Compute how many lines in the data below hold the word "yellow", then report that number with nothing else.
────
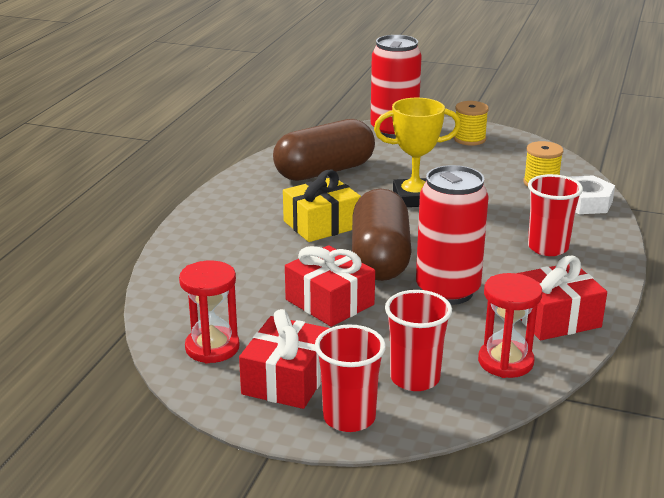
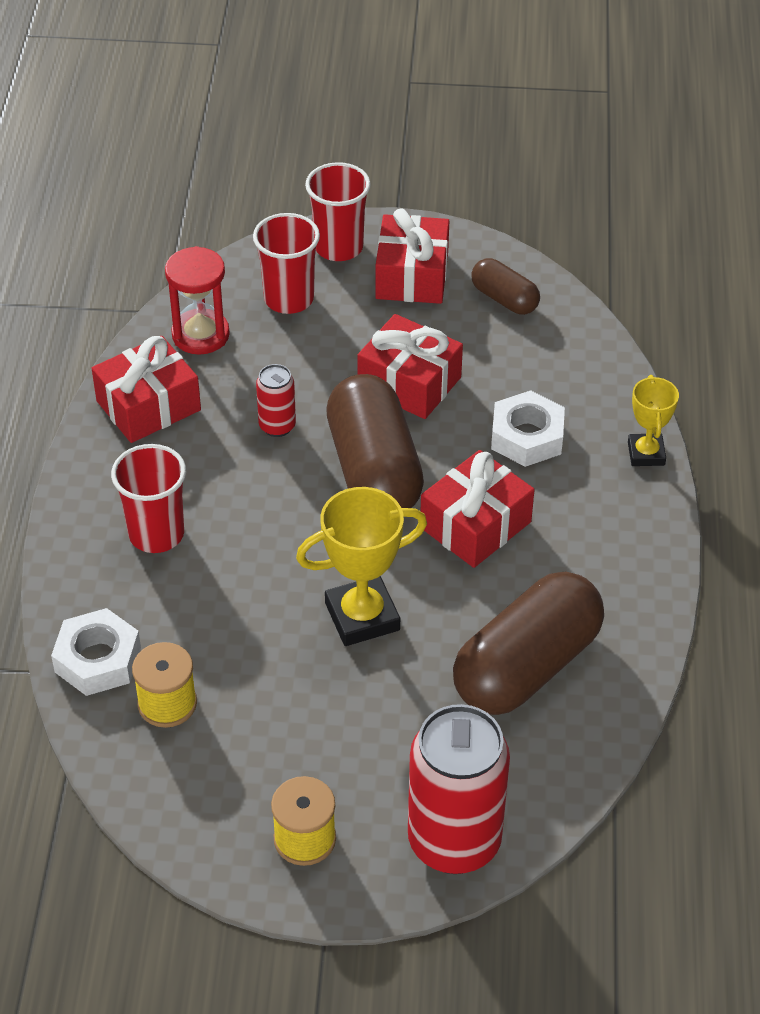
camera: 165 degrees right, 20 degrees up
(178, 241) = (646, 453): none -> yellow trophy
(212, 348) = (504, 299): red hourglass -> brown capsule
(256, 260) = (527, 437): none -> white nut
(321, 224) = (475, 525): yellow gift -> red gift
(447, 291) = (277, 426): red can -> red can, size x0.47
────
## [Output of the exercise]
2